- DATA SHOWN -
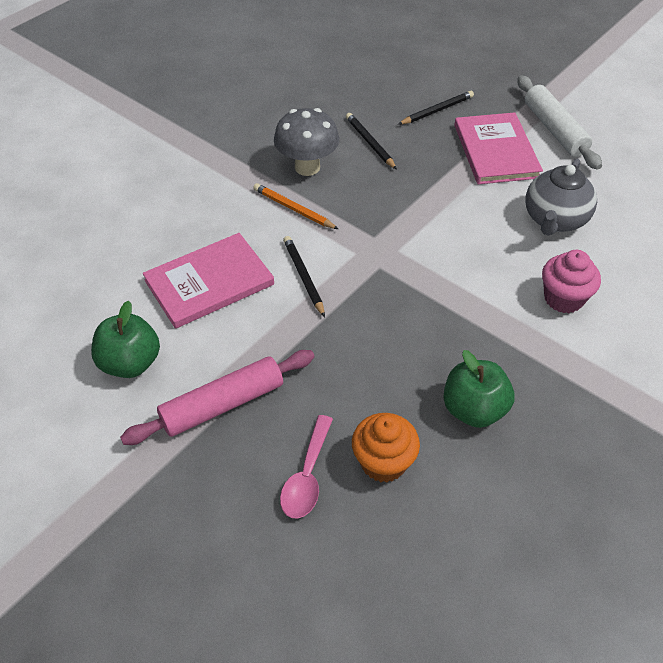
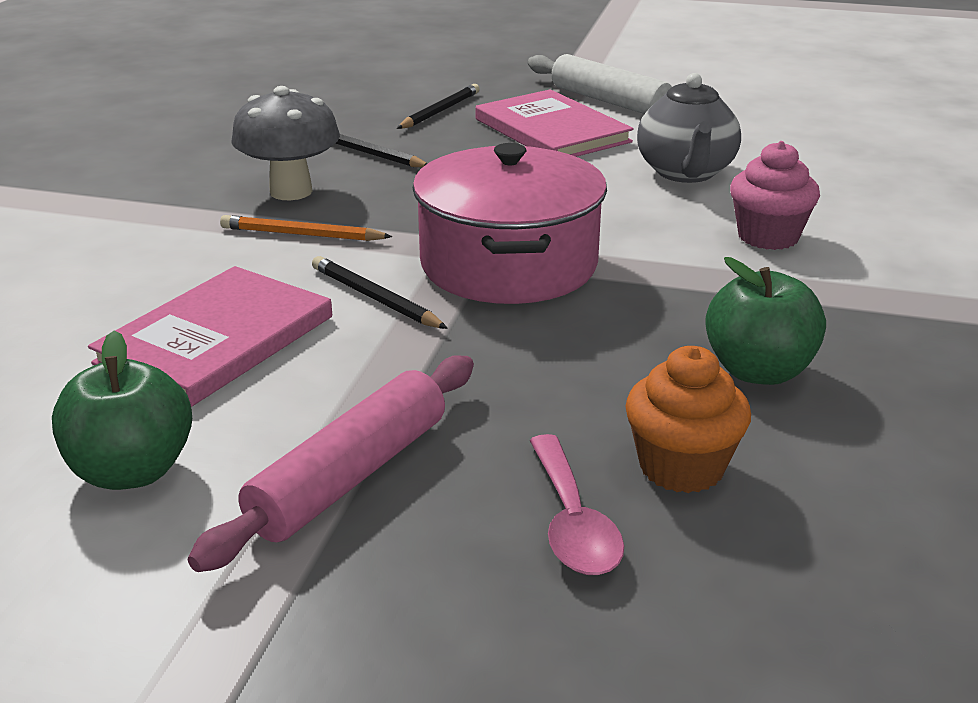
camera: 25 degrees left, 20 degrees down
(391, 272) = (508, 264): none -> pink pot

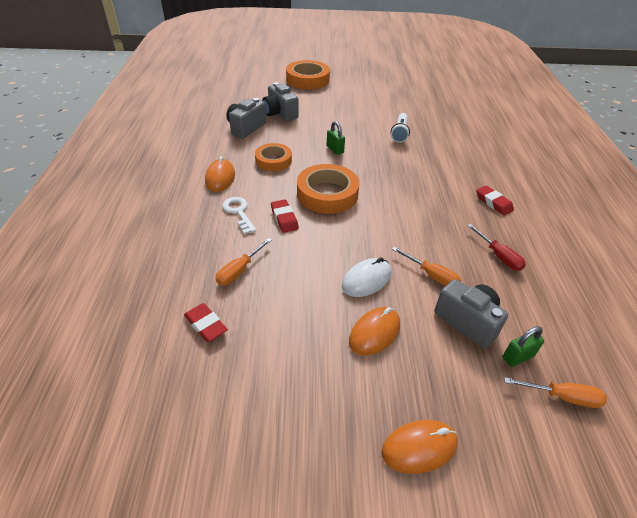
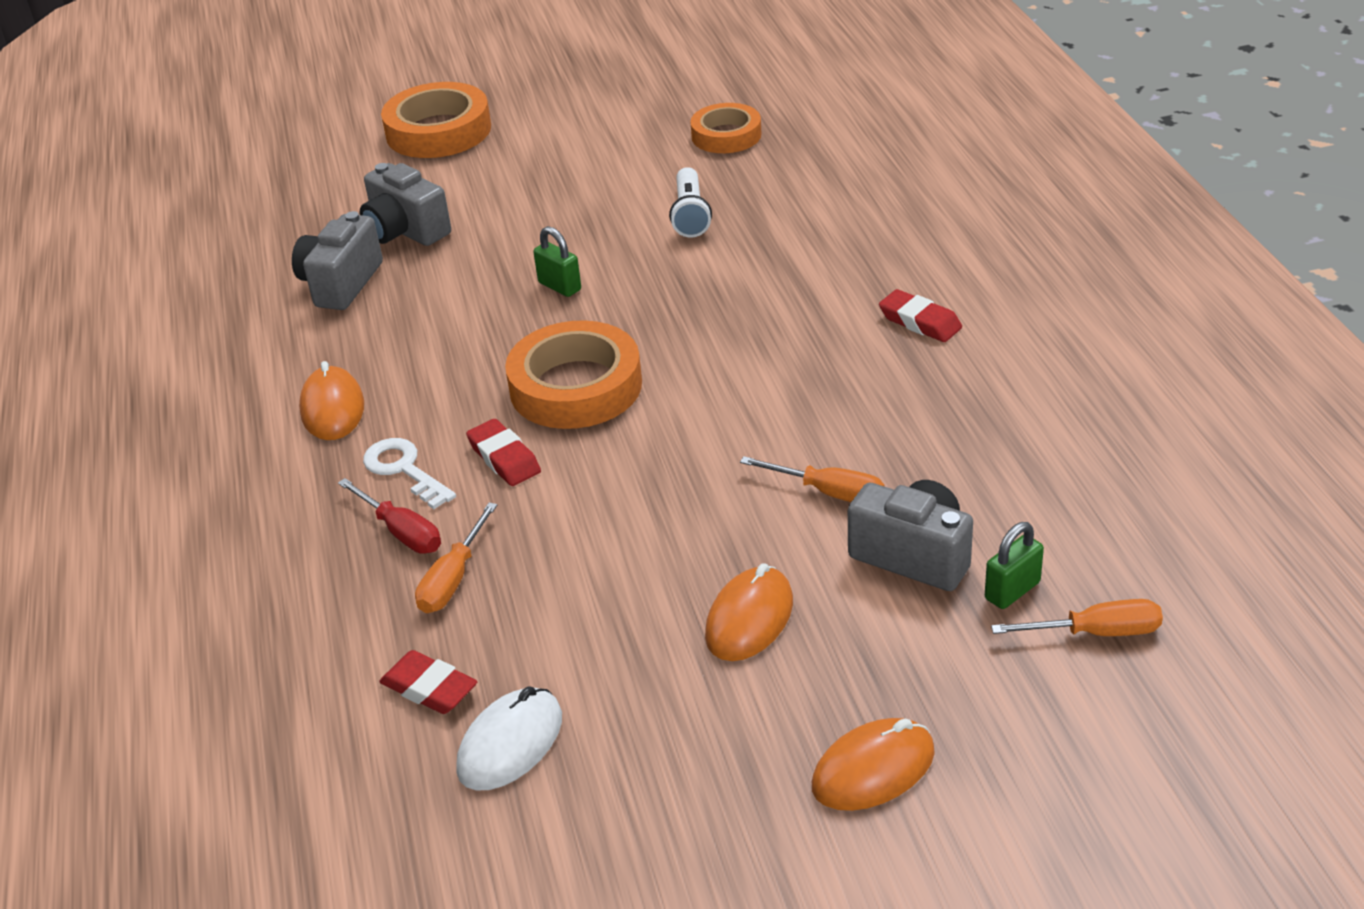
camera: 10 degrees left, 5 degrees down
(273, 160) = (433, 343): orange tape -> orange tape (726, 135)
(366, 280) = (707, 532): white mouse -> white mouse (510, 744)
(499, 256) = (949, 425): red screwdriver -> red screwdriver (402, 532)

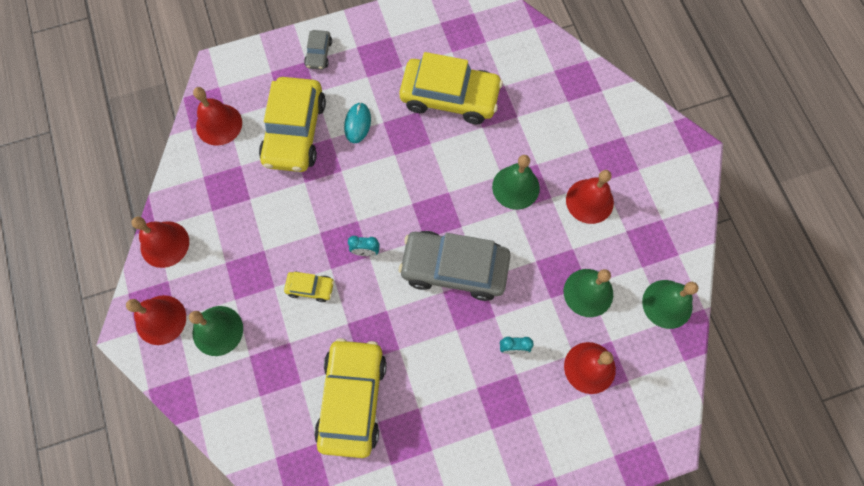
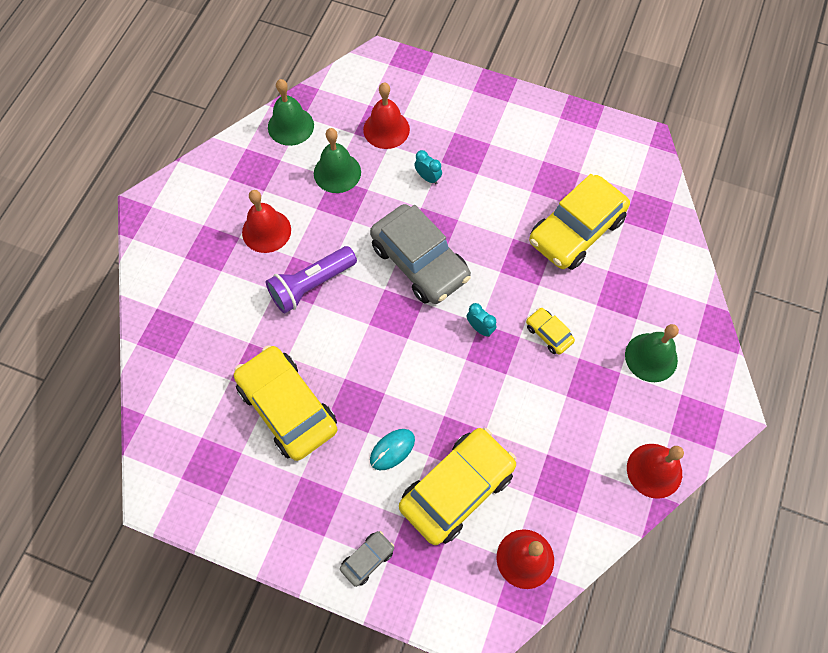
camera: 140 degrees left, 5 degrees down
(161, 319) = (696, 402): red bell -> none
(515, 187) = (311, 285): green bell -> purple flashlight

==

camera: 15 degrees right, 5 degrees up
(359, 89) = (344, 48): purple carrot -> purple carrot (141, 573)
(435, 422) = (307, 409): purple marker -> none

- DIRECTIVE -
Starting at the line that contains "(161, 319) = (696, 402): red bell -> none" and stopping after the line that contains "(515, 187) = (311, 285): green", write out every line exactly as it appears above, and no other line.

- OUTPUT FOR THIS EXERCISE -
(161, 319) = (696, 402): red bell -> none
(515, 187) = (311, 285): green bell -> purple flashlight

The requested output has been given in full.